Items from a dataset:
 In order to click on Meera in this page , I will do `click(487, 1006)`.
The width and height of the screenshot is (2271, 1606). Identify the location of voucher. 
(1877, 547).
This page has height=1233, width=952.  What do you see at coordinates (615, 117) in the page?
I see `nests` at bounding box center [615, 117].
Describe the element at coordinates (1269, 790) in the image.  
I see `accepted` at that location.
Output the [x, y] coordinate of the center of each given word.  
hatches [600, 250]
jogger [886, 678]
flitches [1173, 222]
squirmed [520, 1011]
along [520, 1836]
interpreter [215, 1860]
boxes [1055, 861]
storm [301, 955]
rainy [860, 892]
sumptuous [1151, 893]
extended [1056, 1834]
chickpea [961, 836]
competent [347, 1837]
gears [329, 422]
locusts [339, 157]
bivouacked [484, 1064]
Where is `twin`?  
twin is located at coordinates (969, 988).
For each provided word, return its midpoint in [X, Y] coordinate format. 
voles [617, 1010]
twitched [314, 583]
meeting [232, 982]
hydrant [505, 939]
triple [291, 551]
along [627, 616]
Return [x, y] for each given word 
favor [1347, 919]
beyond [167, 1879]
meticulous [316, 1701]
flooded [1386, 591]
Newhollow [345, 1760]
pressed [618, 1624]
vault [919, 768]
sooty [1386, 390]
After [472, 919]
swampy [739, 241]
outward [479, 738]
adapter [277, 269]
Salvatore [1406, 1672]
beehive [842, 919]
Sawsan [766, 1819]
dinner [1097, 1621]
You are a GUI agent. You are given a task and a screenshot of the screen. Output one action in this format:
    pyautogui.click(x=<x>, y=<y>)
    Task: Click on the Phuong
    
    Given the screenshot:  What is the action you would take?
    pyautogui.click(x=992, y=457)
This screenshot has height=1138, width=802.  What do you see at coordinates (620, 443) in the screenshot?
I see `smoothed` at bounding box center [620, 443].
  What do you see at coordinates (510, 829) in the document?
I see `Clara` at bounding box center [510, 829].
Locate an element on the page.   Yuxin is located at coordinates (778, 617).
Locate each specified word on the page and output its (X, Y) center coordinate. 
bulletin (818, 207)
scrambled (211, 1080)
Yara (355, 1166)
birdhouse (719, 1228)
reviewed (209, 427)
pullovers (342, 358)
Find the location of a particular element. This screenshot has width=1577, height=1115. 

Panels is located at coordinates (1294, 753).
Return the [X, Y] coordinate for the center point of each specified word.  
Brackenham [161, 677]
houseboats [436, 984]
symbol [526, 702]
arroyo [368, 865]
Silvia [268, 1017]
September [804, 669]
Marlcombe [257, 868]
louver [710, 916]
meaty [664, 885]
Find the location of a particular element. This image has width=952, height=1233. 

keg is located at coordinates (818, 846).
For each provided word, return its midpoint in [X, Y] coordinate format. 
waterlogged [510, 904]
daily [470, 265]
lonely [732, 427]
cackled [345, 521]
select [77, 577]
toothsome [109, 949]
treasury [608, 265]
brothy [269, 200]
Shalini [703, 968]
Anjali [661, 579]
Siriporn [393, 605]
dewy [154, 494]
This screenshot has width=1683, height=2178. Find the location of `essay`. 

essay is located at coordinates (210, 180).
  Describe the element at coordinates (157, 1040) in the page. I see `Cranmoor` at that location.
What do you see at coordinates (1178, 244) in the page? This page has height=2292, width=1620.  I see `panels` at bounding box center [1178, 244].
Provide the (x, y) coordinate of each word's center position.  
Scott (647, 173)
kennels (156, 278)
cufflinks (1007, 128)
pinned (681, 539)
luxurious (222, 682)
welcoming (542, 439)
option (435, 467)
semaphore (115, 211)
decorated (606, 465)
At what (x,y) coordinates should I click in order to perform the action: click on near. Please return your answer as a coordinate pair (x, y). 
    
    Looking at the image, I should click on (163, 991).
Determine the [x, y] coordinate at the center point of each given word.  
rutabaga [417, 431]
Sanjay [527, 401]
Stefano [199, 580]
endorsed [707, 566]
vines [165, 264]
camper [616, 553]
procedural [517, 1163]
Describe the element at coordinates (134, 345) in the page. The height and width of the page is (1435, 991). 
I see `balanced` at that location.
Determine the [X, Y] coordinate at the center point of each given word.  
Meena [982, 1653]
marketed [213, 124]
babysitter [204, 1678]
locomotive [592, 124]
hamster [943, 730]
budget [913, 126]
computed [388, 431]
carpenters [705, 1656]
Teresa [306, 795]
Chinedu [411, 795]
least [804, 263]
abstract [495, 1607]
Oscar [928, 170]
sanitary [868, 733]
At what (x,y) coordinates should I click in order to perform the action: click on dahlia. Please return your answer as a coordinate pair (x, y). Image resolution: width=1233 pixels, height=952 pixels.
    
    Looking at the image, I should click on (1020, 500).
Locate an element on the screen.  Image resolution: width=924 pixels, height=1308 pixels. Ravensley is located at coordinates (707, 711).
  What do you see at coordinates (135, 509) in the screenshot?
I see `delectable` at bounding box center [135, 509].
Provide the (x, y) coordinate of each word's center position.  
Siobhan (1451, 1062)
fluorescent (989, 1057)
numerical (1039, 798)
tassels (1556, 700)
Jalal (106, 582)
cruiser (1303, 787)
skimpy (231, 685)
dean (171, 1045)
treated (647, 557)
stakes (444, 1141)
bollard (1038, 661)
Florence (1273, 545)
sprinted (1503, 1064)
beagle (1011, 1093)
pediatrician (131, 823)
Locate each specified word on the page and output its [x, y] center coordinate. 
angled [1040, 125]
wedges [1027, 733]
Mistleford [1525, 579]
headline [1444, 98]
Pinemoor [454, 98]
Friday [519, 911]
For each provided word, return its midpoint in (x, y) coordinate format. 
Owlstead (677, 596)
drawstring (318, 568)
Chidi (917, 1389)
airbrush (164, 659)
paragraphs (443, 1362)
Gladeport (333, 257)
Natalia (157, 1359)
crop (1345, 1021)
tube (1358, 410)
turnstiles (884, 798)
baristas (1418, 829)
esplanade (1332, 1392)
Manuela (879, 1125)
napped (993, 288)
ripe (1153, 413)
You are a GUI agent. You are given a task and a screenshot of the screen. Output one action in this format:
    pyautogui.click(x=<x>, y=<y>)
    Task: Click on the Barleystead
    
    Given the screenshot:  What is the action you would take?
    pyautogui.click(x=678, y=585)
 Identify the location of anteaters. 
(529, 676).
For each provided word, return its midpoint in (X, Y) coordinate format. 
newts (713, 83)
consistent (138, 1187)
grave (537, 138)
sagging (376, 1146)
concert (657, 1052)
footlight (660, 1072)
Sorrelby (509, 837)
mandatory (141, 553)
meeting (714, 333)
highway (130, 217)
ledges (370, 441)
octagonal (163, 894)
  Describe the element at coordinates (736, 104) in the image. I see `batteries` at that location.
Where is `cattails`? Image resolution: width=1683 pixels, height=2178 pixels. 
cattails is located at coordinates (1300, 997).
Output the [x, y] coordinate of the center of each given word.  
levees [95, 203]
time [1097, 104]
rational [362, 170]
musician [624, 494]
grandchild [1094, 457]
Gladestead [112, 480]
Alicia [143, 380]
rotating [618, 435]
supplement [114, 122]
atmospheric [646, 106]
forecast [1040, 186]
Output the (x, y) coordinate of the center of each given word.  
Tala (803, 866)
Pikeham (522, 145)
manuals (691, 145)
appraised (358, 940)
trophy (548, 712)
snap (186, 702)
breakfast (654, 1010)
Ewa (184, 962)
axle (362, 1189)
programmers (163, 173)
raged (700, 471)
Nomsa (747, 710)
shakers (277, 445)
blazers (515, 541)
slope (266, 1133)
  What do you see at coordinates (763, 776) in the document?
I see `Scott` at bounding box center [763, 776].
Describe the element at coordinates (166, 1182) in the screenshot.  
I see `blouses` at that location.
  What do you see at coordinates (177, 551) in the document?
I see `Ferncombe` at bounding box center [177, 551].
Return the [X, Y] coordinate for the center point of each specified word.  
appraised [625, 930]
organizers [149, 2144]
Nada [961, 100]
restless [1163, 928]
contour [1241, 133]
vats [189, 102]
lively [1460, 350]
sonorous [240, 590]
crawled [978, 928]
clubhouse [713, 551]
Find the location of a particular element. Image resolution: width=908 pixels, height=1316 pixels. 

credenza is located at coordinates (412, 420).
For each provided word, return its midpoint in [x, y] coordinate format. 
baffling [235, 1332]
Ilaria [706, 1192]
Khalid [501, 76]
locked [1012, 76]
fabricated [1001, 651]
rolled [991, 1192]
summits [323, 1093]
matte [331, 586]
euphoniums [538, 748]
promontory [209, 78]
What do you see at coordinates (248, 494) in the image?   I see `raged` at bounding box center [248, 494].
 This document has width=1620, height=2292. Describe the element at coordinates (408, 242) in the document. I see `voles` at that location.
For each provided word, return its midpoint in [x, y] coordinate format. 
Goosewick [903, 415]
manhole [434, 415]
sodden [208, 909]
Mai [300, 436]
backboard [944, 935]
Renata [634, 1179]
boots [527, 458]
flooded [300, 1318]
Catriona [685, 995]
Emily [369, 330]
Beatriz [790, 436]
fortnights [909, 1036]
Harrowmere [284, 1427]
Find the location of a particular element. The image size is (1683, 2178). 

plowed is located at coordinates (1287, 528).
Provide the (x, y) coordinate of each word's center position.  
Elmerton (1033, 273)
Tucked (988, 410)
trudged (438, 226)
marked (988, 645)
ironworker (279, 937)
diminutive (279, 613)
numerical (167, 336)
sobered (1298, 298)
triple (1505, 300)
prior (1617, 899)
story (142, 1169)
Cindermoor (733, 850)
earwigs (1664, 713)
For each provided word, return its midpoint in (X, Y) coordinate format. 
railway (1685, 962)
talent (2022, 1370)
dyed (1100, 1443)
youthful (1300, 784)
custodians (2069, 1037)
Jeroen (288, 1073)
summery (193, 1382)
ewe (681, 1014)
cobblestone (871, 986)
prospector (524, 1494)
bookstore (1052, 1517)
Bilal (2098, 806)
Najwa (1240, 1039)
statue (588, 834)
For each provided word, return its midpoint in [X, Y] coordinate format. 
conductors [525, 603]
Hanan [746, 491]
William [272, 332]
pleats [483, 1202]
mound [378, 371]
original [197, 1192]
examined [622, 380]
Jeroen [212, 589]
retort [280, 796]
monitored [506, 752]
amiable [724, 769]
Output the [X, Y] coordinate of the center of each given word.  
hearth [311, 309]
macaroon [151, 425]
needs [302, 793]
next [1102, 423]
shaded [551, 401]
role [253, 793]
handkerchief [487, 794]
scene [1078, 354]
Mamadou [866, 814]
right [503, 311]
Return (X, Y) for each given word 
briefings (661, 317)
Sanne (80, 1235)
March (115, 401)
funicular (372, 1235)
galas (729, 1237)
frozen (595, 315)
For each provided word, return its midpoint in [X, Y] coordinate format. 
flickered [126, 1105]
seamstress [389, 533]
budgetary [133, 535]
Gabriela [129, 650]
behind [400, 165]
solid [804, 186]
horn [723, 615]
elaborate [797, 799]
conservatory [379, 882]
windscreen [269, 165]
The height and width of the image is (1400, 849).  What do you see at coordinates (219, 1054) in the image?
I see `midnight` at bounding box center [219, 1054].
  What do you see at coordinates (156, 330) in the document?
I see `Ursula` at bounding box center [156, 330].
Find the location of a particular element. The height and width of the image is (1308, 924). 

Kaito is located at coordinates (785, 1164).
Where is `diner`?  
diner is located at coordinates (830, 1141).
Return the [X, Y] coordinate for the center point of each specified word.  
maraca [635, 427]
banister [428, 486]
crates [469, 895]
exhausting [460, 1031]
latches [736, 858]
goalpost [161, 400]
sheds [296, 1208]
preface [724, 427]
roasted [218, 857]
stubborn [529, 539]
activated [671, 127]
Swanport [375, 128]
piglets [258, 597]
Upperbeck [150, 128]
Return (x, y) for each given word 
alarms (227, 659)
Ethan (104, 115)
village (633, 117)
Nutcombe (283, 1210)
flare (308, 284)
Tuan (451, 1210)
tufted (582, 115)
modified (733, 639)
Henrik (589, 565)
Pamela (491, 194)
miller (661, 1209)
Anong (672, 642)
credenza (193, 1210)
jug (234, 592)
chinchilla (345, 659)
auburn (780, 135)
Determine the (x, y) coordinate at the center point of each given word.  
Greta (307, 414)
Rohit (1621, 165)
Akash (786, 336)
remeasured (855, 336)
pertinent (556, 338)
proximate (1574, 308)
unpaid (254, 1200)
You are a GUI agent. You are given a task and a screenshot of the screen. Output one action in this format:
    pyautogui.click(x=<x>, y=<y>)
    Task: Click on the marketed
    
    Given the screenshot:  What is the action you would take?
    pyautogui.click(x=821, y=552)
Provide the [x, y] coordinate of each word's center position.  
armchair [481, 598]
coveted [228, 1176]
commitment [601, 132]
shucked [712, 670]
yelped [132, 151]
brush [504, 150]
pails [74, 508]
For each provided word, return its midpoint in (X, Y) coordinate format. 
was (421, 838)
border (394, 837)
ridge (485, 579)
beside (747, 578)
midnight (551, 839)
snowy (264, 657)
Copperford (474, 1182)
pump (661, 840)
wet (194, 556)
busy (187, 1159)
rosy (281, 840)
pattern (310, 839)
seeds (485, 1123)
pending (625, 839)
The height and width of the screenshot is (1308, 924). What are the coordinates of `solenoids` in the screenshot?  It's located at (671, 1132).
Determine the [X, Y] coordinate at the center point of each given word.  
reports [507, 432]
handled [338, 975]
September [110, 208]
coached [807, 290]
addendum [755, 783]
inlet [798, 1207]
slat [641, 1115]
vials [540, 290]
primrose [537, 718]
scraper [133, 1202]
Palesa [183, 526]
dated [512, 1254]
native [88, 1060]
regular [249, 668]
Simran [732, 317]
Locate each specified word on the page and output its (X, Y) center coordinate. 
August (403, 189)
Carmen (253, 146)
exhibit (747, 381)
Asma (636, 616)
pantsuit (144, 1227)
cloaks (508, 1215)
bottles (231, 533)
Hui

WRITTEN EXERCISE. Retype everything in the records above, from the line that contains "contour [1241, 133]" down to the line that contains "cobblestone (871, 986)", both lines included.

RESPONSE TO THIS EXERCISE.
contour [1241, 133]
vats [189, 102]
lively [1460, 350]
sonorous [240, 590]
crawled [978, 928]
clubhouse [713, 551]
Find the location of a particular element. Image resolution: width=908 pixels, height=1316 pixels. 

credenza is located at coordinates (412, 420).
For each provided word, return its midpoint in [x, y] coordinate format. 
baffling [235, 1332]
Ilaria [706, 1192]
Khalid [501, 76]
locked [1012, 76]
fabricated [1001, 651]
rolled [991, 1192]
summits [323, 1093]
matte [331, 586]
euphoniums [538, 748]
promontory [209, 78]
What do you see at coordinates (248, 494) in the image?   I see `raged` at bounding box center [248, 494].
 This document has width=1620, height=2292. Describe the element at coordinates (408, 242) in the document. I see `voles` at that location.
For each provided word, return its midpoint in [x, y] coordinate format. 
Goosewick [903, 415]
manhole [434, 415]
sodden [208, 909]
Mai [300, 436]
backboard [944, 935]
Renata [634, 1179]
boots [527, 458]
flooded [300, 1318]
Catriona [685, 995]
Emily [369, 330]
Beatriz [790, 436]
fortnights [909, 1036]
Harrowmere [284, 1427]
Find the location of a particular element. The image size is (1683, 2178). 

plowed is located at coordinates (1287, 528).
Provide the (x, y) coordinate of each word's center position.  
Elmerton (1033, 273)
Tucked (988, 410)
trudged (438, 226)
marked (988, 645)
ironworker (279, 937)
diminutive (279, 613)
numerical (167, 336)
sobered (1298, 298)
triple (1505, 300)
prior (1617, 899)
story (142, 1169)
Cindermoor (733, 850)
earwigs (1664, 713)
For each provided word, return its midpoint in (X, Y) coordinate format. 
railway (1685, 962)
talent (2022, 1370)
dyed (1100, 1443)
youthful (1300, 784)
custodians (2069, 1037)
Jeroen (288, 1073)
summery (193, 1382)
ewe (681, 1014)
cobblestone (871, 986)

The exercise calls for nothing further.